● **SOURCE INFORMATION**
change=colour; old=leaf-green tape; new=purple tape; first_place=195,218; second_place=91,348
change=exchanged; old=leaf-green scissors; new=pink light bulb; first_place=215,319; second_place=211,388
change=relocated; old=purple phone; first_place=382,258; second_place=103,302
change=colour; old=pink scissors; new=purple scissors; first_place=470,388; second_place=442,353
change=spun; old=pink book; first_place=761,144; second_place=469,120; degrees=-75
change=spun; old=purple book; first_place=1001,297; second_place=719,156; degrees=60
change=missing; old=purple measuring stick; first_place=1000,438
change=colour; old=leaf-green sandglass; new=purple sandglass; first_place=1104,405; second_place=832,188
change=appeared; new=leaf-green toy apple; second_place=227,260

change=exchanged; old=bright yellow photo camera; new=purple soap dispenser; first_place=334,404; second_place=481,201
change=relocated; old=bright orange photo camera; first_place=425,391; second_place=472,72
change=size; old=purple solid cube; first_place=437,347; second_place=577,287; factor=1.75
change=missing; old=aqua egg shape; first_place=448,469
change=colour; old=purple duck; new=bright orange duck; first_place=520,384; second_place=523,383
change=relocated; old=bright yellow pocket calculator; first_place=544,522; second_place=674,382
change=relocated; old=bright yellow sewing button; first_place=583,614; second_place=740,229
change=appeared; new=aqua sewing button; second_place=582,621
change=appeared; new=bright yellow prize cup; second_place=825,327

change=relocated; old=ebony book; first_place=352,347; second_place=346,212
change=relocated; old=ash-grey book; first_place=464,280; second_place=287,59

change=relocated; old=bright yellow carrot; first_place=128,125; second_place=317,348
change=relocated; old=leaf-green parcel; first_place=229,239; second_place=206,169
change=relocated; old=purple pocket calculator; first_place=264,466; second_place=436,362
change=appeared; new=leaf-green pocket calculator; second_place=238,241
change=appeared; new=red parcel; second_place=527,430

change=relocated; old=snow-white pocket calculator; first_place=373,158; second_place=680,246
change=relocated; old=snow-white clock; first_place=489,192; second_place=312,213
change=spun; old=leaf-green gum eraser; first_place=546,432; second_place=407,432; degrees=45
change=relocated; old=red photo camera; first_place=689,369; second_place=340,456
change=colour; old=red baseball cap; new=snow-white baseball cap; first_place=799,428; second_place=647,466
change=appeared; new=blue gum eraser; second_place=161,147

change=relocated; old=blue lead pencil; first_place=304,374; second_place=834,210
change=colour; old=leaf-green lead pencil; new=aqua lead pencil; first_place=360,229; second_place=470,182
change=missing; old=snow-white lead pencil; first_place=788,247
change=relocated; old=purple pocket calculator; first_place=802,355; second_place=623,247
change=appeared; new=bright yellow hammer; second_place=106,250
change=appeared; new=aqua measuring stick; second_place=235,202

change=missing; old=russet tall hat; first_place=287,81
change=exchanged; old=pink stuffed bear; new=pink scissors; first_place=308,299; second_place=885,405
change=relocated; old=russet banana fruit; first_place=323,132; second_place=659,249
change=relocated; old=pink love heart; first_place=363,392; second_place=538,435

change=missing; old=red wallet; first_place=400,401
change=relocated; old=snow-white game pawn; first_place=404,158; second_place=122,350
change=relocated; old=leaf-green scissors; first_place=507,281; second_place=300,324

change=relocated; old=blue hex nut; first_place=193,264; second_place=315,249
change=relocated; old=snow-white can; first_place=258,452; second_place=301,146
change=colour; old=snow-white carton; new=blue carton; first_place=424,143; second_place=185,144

● **INSTRUCTIONS TO FOLLOW**
Write out every record again, exactly as it was written.

● **TASK OUTPUT**
change=colour; old=leaf-green tape; new=purple tape; first_place=195,218; second_place=91,348
change=exchanged; old=leaf-green scissors; new=pink light bulb; first_place=215,319; second_place=211,388
change=relocated; old=purple phone; first_place=382,258; second_place=103,302
change=colour; old=pink scissors; new=purple scissors; first_place=470,388; second_place=442,353
change=spun; old=pink book; first_place=761,144; second_place=469,120; degrees=-75
change=spun; old=purple book; first_place=1001,297; second_place=719,156; degrees=60
change=missing; old=purple measuring stick; first_place=1000,438
change=colour; old=leaf-green sandglass; new=purple sandglass; first_place=1104,405; second_place=832,188
change=appeared; new=leaf-green toy apple; second_place=227,260

change=exchanged; old=bright yellow photo camera; new=purple soap dispenser; first_place=334,404; second_place=481,201
change=relocated; old=bright orange photo camera; first_place=425,391; second_place=472,72
change=size; old=purple solid cube; first_place=437,347; second_place=577,287; factor=1.75
change=missing; old=aqua egg shape; first_place=448,469
change=colour; old=purple duck; new=bright orange duck; first_place=520,384; second_place=523,383
change=relocated; old=bright yellow pocket calculator; first_place=544,522; second_place=674,382
change=relocated; old=bright yellow sewing button; first_place=583,614; second_place=740,229
change=appeared; new=aqua sewing button; second_place=582,621
change=appeared; new=bright yellow prize cup; second_place=825,327

change=relocated; old=ebony book; first_place=352,347; second_place=346,212
change=relocated; old=ash-grey book; first_place=464,280; second_place=287,59

change=relocated; old=bright yellow carrot; first_place=128,125; second_place=317,348
change=relocated; old=leaf-green parcel; first_place=229,239; second_place=206,169
change=relocated; old=purple pocket calculator; first_place=264,466; second_place=436,362
change=appeared; new=leaf-green pocket calculator; second_place=238,241
change=appeared; new=red parcel; second_place=527,430

change=relocated; old=snow-white pocket calculator; first_place=373,158; second_place=680,246
change=relocated; old=snow-white clock; first_place=489,192; second_place=312,213
change=spun; old=leaf-green gum eraser; first_place=546,432; second_place=407,432; degrees=45
change=relocated; old=red photo camera; first_place=689,369; second_place=340,456
change=colour; old=red baseball cap; new=snow-white baseball cap; first_place=799,428; second_place=647,466
change=appeared; new=blue gum eraser; second_place=161,147

change=relocated; old=blue lead pencil; first_place=304,374; second_place=834,210
change=colour; old=leaf-green lead pencil; new=aqua lead pencil; first_place=360,229; second_place=470,182
change=missing; old=snow-white lead pencil; first_place=788,247
change=relocated; old=purple pocket calculator; first_place=802,355; second_place=623,247
change=appeared; new=bright yellow hammer; second_place=106,250
change=appeared; new=aqua measuring stick; second_place=235,202

change=missing; old=russet tall hat; first_place=287,81
change=exchanged; old=pink stuffed bear; new=pink scissors; first_place=308,299; second_place=885,405
change=relocated; old=russet banana fruit; first_place=323,132; second_place=659,249
change=relocated; old=pink love heart; first_place=363,392; second_place=538,435

change=missing; old=red wallet; first_place=400,401
change=relocated; old=snow-white game pawn; first_place=404,158; second_place=122,350
change=relocated; old=leaf-green scissors; first_place=507,281; second_place=300,324

change=relocated; old=blue hex nut; first_place=193,264; second_place=315,249
change=relocated; old=snow-white can; first_place=258,452; second_place=301,146
change=colour; old=snow-white carton; new=blue carton; first_place=424,143; second_place=185,144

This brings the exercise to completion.